Start of Supplied material
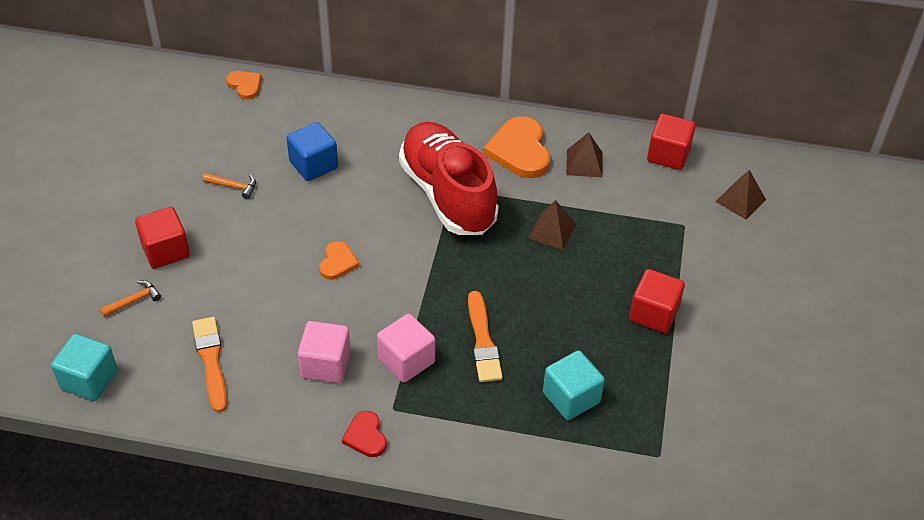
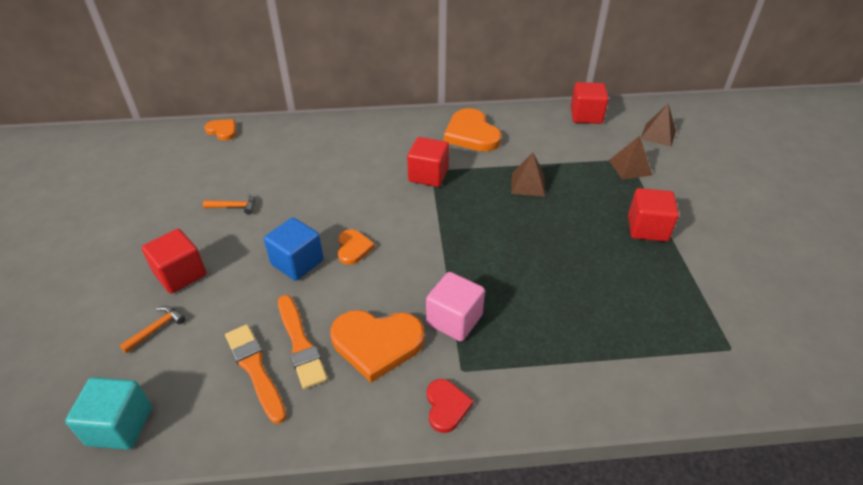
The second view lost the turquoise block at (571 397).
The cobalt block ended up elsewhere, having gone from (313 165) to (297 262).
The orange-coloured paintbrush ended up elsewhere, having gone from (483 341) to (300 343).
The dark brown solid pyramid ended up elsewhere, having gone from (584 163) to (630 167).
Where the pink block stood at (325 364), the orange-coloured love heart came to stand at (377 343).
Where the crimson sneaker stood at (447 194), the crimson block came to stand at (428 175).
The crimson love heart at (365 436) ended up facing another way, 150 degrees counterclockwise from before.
End of Supplied material
§ Task directions: What you give back should be exactly the lines from the one with "The dark brown" through the final line of the listing, and no others.

§ Your response:
The dark brown solid pyramid ended up elsewhere, having gone from (584 163) to (630 167).
Where the pink block stood at (325 364), the orange-coloured love heart came to stand at (377 343).
Where the crimson sneaker stood at (447 194), the crimson block came to stand at (428 175).
The crimson love heart at (365 436) ended up facing another way, 150 degrees counterclockwise from before.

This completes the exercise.